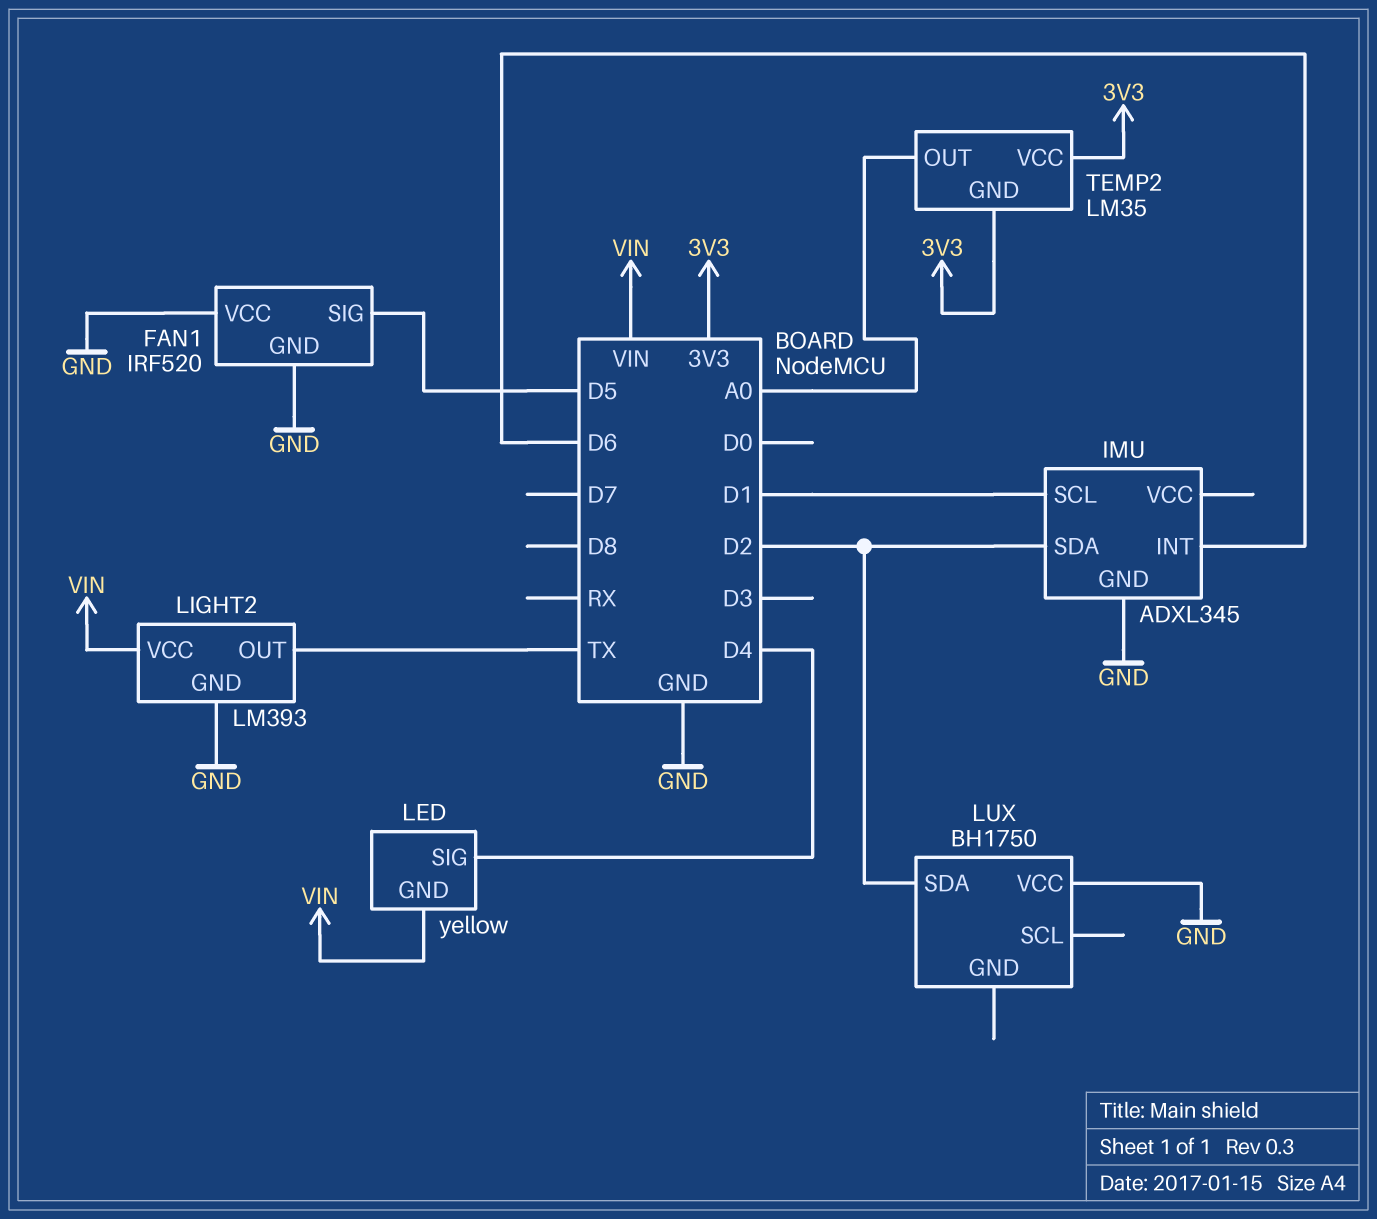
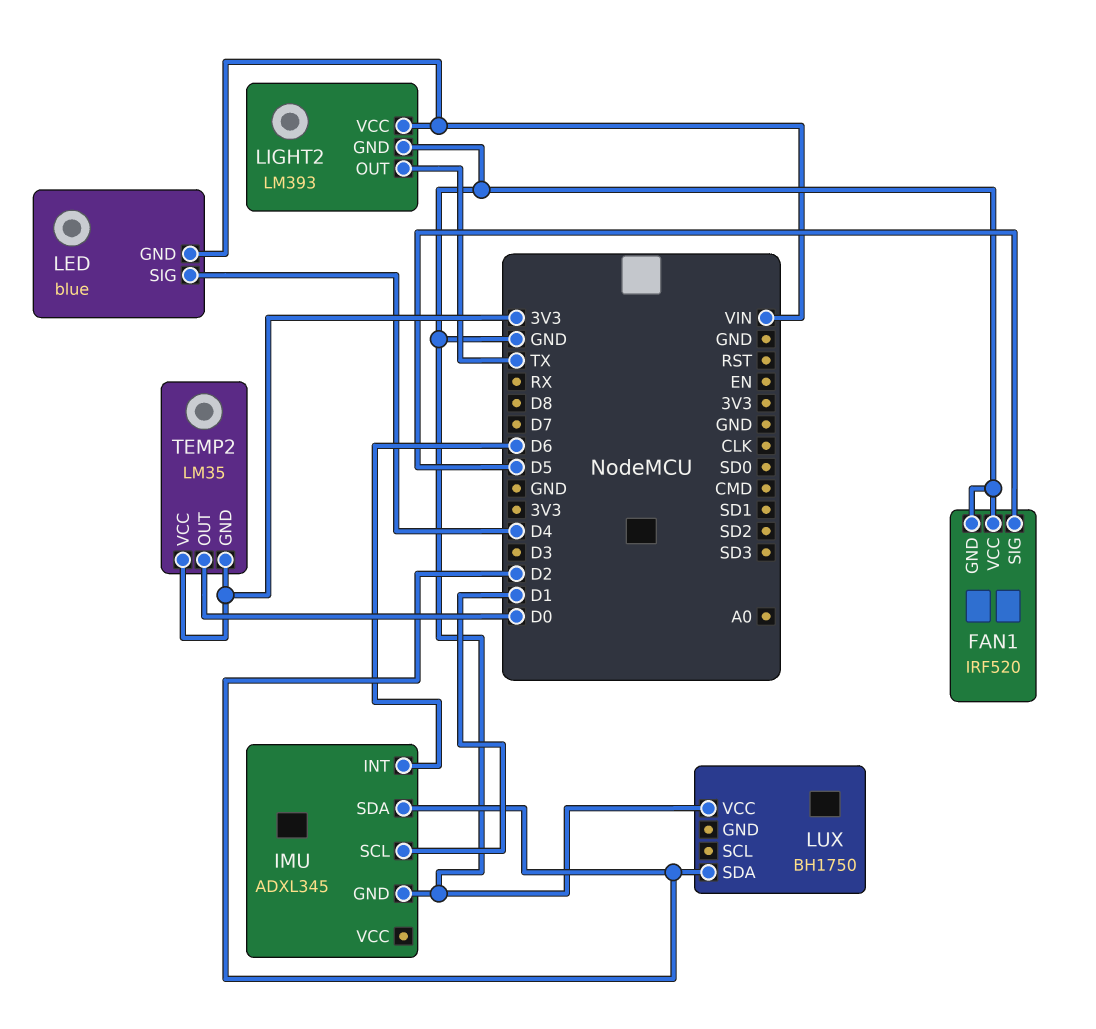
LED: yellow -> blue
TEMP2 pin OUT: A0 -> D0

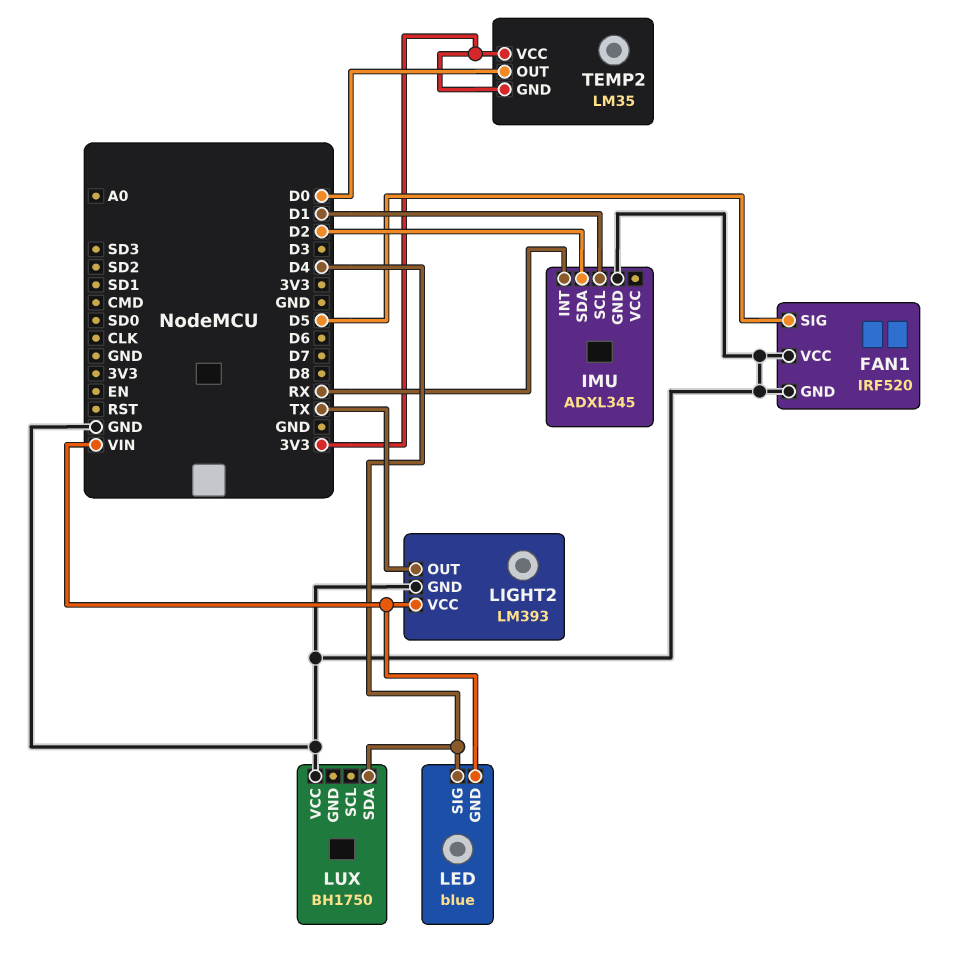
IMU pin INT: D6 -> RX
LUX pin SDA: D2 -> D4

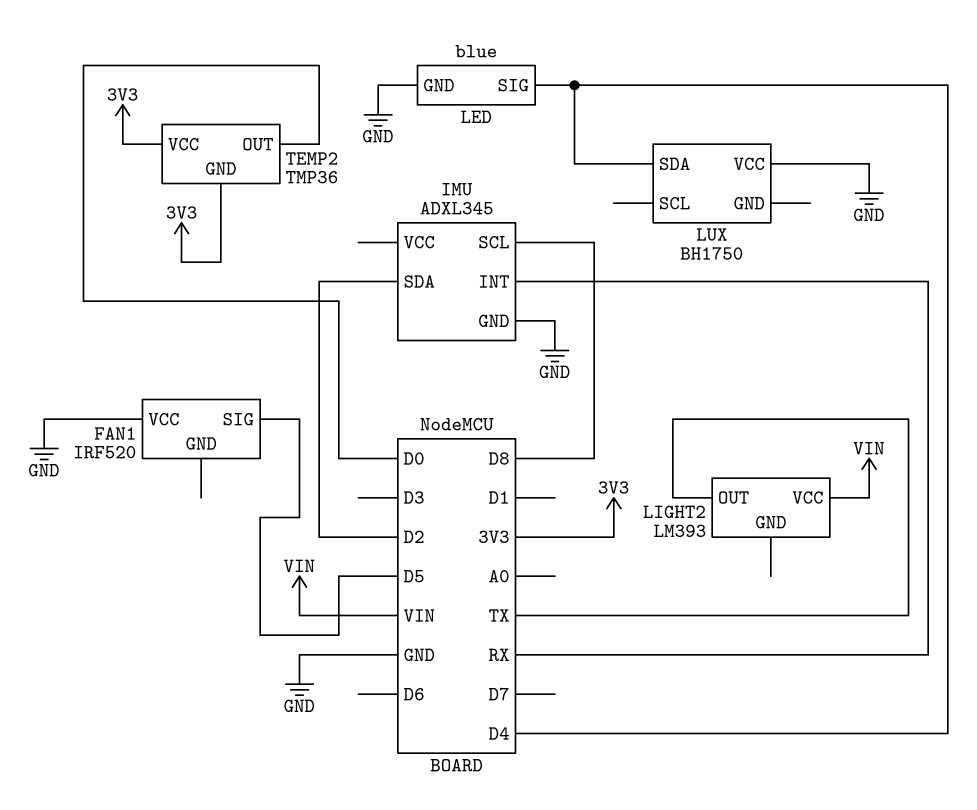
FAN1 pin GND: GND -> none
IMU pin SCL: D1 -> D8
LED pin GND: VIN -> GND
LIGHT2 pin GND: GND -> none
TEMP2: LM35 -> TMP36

☆ ☆ ☆ ☆

INSTRUCTIONS TO FOLLOW:
Leave out the images and transcribe all the records exactly.

REPLY:
LED: yellow -> blue
TEMP2 pin OUT: A0 -> D0

IMU pin INT: D6 -> RX
LUX pin SDA: D2 -> D4

FAN1 pin GND: GND -> none
IMU pin SCL: D1 -> D8
LED pin GND: VIN -> GND
LIGHT2 pin GND: GND -> none
TEMP2: LM35 -> TMP36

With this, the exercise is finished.